Try it. A single figure is required: the number of lines in the data below that hold the word "none".

===== Recorded information

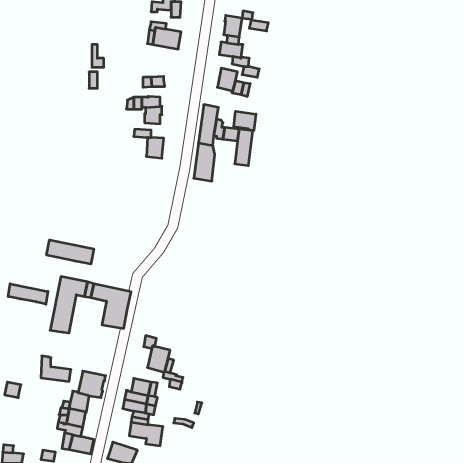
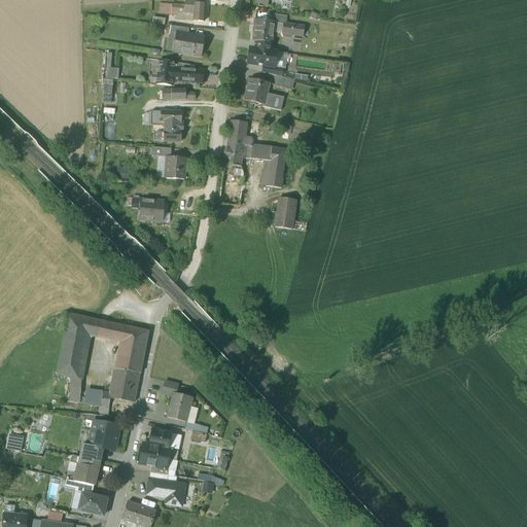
building: none -> [157,59,205,84]
building: [234,111,256,130] -> none
building: none -> [275,197,296,229]
building: none -> [133,198,165,220]
building: [47,240,94,264] -> none
building: [8,284,48,304] -> none
building: none -> [110,367,141,400]
building: [41,356,71,381] -> [71,376,105,405]

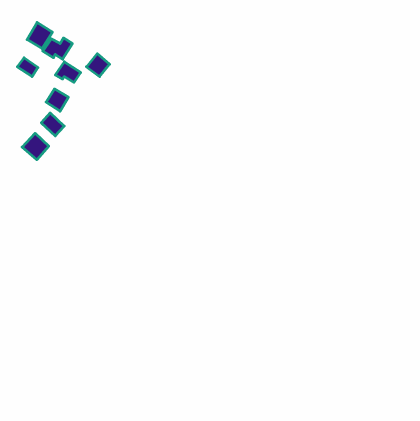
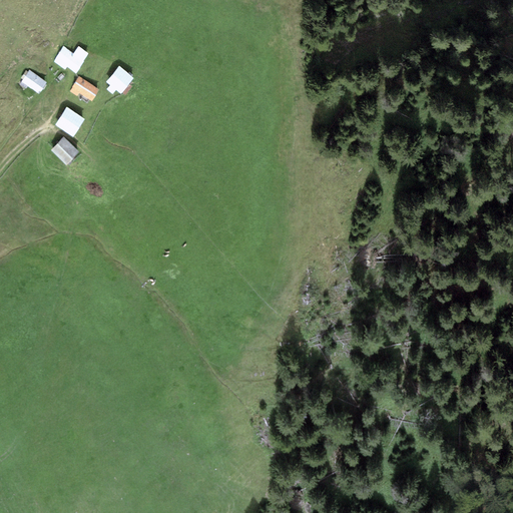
building: [27,22,52,49] -> none
building: [22,133,49,160] -> none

==========

Answer space. 9